Task:
Return the records exactly, from the first line through the "U3 pin in-: VN2 -> VA" line.

Data provided:
=-=-=-=-=

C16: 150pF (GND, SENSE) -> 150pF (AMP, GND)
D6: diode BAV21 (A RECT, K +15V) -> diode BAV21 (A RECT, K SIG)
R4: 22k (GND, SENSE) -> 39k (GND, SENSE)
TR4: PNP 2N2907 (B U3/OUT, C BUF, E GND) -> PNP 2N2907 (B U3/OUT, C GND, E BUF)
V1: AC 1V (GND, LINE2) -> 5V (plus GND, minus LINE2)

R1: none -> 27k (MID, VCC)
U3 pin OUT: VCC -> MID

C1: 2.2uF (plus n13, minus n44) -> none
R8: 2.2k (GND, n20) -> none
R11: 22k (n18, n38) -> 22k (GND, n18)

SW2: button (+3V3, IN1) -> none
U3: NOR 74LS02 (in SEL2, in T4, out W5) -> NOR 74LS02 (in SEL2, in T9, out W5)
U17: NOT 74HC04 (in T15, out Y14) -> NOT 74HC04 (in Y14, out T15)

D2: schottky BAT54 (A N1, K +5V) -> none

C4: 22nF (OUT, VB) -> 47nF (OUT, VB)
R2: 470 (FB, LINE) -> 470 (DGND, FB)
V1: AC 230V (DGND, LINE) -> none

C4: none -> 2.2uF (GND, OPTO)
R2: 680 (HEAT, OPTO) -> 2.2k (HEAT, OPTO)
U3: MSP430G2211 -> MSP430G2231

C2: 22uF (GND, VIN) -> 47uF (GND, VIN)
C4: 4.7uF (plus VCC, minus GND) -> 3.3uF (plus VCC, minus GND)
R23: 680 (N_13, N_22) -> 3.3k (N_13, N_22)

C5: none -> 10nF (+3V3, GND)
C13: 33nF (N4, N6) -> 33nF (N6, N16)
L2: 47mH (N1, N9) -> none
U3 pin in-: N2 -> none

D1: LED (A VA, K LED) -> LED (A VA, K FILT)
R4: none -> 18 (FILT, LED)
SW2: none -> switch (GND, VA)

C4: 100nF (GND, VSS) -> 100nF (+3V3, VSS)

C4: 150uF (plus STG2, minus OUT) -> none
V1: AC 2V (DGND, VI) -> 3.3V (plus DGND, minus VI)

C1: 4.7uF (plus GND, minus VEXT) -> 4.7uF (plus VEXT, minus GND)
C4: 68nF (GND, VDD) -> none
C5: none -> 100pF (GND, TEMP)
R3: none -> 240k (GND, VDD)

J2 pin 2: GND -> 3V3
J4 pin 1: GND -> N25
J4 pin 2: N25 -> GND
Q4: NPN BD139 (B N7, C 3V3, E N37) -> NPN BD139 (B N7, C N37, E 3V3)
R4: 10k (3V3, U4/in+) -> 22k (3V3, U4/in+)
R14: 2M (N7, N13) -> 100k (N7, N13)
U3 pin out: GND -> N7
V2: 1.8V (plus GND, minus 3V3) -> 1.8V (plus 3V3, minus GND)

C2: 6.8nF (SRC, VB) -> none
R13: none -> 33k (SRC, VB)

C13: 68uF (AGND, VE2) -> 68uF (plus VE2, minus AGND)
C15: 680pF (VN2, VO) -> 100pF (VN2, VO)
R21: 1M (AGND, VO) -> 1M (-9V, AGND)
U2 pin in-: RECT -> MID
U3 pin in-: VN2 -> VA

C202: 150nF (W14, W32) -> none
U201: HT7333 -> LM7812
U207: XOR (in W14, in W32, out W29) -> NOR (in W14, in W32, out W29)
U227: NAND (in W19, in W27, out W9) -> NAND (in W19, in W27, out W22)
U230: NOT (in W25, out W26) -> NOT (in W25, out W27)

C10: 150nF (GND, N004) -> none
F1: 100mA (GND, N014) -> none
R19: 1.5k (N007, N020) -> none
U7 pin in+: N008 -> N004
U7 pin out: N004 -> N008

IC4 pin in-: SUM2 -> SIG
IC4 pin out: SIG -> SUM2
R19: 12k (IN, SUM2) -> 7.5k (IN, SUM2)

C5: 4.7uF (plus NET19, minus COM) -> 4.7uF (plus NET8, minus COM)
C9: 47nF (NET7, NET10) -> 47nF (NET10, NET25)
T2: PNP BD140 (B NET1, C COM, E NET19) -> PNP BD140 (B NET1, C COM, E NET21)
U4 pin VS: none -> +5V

=-=-=-=-=

Solved exercise:
C16: 150pF (GND, SENSE) -> 150pF (AMP, GND)
D6: diode BAV21 (A RECT, K +15V) -> diode BAV21 (A RECT, K SIG)
R4: 22k (GND, SENSE) -> 39k (GND, SENSE)
TR4: PNP 2N2907 (B U3/OUT, C BUF, E GND) -> PNP 2N2907 (B U3/OUT, C GND, E BUF)
V1: AC 1V (GND, LINE2) -> 5V (plus GND, minus LINE2)

R1: none -> 27k (MID, VCC)
U3 pin OUT: VCC -> MID

C1: 2.2uF (plus n13, minus n44) -> none
R8: 2.2k (GND, n20) -> none
R11: 22k (n18, n38) -> 22k (GND, n18)

SW2: button (+3V3, IN1) -> none
U3: NOR 74LS02 (in SEL2, in T4, out W5) -> NOR 74LS02 (in SEL2, in T9, out W5)
U17: NOT 74HC04 (in T15, out Y14) -> NOT 74HC04 (in Y14, out T15)

D2: schottky BAT54 (A N1, K +5V) -> none

C4: 22nF (OUT, VB) -> 47nF (OUT, VB)
R2: 470 (FB, LINE) -> 470 (DGND, FB)
V1: AC 230V (DGND, LINE) -> none

C4: none -> 2.2uF (GND, OPTO)
R2: 680 (HEAT, OPTO) -> 2.2k (HEAT, OPTO)
U3: MSP430G2211 -> MSP430G2231

C2: 22uF (GND, VIN) -> 47uF (GND, VIN)
C4: 4.7uF (plus VCC, minus GND) -> 3.3uF (plus VCC, minus GND)
R23: 680 (N_13, N_22) -> 3.3k (N_13, N_22)

C5: none -> 10nF (+3V3, GND)
C13: 33nF (N4, N6) -> 33nF (N6, N16)
L2: 47mH (N1, N9) -> none
U3 pin in-: N2 -> none

D1: LED (A VA, K LED) -> LED (A VA, K FILT)
R4: none -> 18 (FILT, LED)
SW2: none -> switch (GND, VA)

C4: 100nF (GND, VSS) -> 100nF (+3V3, VSS)

C4: 150uF (plus STG2, minus OUT) -> none
V1: AC 2V (DGND, VI) -> 3.3V (plus DGND, minus VI)

C1: 4.7uF (plus GND, minus VEXT) -> 4.7uF (plus VEXT, minus GND)
C4: 68nF (GND, VDD) -> none
C5: none -> 100pF (GND, TEMP)
R3: none -> 240k (GND, VDD)

J2 pin 2: GND -> 3V3
J4 pin 1: GND -> N25
J4 pin 2: N25 -> GND
Q4: NPN BD139 (B N7, C 3V3, E N37) -> NPN BD139 (B N7, C N37, E 3V3)
R4: 10k (3V3, U4/in+) -> 22k (3V3, U4/in+)
R14: 2M (N7, N13) -> 100k (N7, N13)
U3 pin out: GND -> N7
V2: 1.8V (plus GND, minus 3V3) -> 1.8V (plus 3V3, minus GND)

C2: 6.8nF (SRC, VB) -> none
R13: none -> 33k (SRC, VB)

C13: 68uF (AGND, VE2) -> 68uF (plus VE2, minus AGND)
C15: 680pF (VN2, VO) -> 100pF (VN2, VO)
R21: 1M (AGND, VO) -> 1M (-9V, AGND)
U2 pin in-: RECT -> MID
U3 pin in-: VN2 -> VA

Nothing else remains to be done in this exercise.